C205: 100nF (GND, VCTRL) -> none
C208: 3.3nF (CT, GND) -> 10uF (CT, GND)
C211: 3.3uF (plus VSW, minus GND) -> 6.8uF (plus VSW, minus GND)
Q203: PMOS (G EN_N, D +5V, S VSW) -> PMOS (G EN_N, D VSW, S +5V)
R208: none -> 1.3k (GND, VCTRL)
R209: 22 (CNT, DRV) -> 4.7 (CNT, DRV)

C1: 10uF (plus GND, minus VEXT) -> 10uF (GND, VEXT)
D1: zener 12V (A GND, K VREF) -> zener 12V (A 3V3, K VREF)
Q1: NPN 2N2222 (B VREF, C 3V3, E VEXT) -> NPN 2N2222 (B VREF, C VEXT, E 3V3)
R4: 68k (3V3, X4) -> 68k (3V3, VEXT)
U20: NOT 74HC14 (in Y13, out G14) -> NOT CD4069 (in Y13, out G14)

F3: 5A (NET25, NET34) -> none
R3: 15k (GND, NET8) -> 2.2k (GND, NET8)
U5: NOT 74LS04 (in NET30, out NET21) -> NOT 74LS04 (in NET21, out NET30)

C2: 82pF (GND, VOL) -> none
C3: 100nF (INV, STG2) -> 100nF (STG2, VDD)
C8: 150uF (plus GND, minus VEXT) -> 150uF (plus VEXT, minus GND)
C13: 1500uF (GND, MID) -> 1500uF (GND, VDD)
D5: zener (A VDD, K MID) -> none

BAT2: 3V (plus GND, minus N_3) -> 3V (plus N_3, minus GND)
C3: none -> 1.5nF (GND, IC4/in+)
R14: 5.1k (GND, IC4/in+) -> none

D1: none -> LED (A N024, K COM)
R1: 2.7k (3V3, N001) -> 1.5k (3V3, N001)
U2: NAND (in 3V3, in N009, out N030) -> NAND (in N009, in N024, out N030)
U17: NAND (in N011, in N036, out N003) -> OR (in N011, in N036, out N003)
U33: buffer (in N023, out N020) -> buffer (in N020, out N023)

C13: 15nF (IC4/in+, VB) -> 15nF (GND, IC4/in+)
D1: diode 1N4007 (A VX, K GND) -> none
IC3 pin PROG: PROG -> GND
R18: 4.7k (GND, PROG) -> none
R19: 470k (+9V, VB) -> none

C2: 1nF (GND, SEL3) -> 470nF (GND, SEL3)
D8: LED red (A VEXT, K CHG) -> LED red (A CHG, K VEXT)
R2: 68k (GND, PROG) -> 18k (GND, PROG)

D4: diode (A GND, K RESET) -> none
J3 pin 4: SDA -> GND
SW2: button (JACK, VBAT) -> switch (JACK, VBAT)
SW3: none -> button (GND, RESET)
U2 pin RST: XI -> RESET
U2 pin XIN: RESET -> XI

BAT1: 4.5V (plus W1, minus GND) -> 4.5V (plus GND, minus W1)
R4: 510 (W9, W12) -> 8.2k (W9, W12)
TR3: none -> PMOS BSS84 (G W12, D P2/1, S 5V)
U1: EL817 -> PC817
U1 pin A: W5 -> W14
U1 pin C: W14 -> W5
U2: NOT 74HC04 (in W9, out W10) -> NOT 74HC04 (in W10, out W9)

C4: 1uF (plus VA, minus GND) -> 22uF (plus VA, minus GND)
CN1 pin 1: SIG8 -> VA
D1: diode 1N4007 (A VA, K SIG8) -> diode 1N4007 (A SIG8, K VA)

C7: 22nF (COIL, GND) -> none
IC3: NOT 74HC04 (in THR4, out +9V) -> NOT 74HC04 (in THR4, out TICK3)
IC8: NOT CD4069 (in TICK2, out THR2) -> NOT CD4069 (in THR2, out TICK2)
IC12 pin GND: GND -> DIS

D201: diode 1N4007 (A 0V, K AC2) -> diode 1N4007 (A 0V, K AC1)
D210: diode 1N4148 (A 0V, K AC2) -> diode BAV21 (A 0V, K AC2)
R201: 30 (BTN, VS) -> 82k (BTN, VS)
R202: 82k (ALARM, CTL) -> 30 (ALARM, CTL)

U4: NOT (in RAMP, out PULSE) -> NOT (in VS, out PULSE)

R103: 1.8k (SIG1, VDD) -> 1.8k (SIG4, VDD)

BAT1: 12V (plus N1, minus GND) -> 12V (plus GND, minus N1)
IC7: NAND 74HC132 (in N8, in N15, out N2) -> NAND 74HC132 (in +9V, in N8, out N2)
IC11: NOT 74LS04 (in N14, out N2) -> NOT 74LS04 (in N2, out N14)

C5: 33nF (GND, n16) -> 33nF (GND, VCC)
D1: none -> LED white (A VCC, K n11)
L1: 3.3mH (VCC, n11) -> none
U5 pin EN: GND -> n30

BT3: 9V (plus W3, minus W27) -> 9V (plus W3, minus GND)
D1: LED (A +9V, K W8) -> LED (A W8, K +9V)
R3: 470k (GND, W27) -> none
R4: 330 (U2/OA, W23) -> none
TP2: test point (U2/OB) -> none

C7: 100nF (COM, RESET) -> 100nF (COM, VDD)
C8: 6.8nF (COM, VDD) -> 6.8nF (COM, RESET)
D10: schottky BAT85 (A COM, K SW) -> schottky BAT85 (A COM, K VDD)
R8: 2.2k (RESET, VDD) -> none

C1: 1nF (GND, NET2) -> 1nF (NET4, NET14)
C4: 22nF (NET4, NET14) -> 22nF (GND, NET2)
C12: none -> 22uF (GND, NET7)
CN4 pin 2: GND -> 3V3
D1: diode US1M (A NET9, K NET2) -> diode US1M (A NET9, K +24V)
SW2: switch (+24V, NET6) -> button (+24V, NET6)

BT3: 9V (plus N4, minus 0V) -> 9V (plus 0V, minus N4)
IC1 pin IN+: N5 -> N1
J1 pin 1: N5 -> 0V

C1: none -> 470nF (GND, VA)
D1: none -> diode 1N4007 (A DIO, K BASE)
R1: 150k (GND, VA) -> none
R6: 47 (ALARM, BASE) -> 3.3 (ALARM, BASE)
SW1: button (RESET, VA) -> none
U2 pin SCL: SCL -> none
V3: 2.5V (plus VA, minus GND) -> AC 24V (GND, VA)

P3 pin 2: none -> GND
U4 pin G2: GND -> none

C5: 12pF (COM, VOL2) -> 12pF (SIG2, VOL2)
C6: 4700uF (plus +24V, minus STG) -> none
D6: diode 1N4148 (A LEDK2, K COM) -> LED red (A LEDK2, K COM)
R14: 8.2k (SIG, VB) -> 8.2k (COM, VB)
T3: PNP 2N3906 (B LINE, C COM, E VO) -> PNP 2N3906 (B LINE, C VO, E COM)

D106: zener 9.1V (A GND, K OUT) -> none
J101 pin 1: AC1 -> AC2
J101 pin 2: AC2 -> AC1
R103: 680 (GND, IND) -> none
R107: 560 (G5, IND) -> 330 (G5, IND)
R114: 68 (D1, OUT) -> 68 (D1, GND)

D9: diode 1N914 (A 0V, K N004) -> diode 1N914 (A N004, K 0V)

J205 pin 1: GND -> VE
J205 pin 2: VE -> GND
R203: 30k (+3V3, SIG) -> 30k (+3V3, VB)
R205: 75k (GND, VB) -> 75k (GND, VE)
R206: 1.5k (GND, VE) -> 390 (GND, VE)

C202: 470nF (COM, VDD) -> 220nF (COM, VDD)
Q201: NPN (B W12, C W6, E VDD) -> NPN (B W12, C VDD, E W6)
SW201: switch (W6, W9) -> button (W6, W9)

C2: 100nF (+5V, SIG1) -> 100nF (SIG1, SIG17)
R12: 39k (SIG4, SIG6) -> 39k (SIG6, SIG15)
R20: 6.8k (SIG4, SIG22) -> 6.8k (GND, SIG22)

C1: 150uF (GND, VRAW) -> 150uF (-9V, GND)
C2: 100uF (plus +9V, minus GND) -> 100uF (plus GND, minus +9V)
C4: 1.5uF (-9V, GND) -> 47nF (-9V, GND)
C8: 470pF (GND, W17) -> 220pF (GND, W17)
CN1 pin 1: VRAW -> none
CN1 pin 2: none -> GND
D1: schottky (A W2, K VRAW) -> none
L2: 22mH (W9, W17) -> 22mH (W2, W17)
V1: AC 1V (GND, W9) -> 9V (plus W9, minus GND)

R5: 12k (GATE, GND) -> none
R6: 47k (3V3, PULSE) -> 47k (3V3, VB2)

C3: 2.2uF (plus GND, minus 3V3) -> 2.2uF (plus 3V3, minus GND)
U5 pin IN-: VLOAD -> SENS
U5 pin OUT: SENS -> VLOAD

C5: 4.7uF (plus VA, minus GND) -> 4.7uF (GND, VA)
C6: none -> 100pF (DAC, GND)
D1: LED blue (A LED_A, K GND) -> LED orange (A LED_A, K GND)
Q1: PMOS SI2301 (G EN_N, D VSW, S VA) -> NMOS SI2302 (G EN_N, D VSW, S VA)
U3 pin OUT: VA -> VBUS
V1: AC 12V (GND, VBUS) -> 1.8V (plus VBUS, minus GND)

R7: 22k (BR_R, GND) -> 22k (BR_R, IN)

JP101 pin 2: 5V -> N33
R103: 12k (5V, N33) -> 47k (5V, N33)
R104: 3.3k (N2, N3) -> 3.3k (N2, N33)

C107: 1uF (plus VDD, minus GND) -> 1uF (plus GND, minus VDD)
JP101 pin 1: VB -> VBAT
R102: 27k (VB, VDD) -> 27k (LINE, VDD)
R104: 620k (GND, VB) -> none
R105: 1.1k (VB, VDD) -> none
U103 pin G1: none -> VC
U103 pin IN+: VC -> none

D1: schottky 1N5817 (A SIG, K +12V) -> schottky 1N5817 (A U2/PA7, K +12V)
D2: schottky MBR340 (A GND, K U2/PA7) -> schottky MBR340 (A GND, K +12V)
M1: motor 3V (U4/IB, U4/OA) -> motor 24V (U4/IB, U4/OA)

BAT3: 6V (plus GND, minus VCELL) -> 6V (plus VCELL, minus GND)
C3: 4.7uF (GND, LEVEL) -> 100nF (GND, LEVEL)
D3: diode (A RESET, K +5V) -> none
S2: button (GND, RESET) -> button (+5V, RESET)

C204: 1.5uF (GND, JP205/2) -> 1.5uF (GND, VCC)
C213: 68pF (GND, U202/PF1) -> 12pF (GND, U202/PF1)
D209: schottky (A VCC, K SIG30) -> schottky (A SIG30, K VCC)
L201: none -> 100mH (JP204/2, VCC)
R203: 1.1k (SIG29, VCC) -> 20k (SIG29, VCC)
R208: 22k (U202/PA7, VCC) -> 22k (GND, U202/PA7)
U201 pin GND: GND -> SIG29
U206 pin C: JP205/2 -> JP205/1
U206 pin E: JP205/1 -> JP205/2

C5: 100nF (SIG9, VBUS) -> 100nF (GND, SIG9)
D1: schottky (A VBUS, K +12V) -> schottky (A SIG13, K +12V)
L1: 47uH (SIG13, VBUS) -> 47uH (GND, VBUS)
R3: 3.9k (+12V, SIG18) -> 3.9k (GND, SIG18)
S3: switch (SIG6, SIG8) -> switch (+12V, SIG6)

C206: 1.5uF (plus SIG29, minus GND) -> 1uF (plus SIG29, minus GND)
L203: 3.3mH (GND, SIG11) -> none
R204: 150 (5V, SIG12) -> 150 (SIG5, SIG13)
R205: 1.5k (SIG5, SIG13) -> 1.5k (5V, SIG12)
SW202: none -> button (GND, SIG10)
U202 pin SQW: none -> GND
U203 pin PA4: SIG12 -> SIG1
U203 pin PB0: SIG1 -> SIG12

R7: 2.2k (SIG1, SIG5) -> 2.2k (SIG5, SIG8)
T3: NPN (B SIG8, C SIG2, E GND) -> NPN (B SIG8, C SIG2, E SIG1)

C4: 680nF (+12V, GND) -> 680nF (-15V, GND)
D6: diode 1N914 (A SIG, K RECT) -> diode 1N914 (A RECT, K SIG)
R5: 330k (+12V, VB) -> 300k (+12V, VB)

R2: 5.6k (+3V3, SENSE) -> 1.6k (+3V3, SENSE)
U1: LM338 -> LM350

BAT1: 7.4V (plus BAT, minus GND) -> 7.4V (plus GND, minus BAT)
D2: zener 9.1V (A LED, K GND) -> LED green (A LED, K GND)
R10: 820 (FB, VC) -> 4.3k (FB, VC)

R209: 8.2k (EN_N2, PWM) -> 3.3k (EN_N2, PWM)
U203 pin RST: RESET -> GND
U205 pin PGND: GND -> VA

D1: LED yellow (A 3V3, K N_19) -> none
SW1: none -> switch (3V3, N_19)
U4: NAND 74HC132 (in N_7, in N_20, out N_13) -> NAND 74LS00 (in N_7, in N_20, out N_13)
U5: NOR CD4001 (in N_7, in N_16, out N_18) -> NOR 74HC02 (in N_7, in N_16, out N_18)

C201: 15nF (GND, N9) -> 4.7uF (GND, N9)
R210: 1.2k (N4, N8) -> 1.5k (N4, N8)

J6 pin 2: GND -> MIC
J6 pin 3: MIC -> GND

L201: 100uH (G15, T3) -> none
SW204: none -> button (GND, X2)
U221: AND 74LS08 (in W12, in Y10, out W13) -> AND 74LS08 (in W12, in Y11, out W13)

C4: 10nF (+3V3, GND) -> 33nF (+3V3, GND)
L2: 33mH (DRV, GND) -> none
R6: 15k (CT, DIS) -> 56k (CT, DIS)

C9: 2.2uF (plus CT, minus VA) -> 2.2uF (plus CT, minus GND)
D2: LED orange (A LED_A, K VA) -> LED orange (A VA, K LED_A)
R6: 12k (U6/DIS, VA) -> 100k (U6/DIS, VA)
^^^^^^^^
> **Required work**
What is needed is an exact repetition of the lines from the first line of the records through the line containing "R208: none -> 1.3k (GND, VCTRL)", both ends included, and nothing more.

> **Response box**
C205: 100nF (GND, VCTRL) -> none
C208: 3.3nF (CT, GND) -> 10uF (CT, GND)
C211: 3.3uF (plus VSW, minus GND) -> 6.8uF (plus VSW, minus GND)
Q203: PMOS (G EN_N, D +5V, S VSW) -> PMOS (G EN_N, D VSW, S +5V)
R208: none -> 1.3k (GND, VCTRL)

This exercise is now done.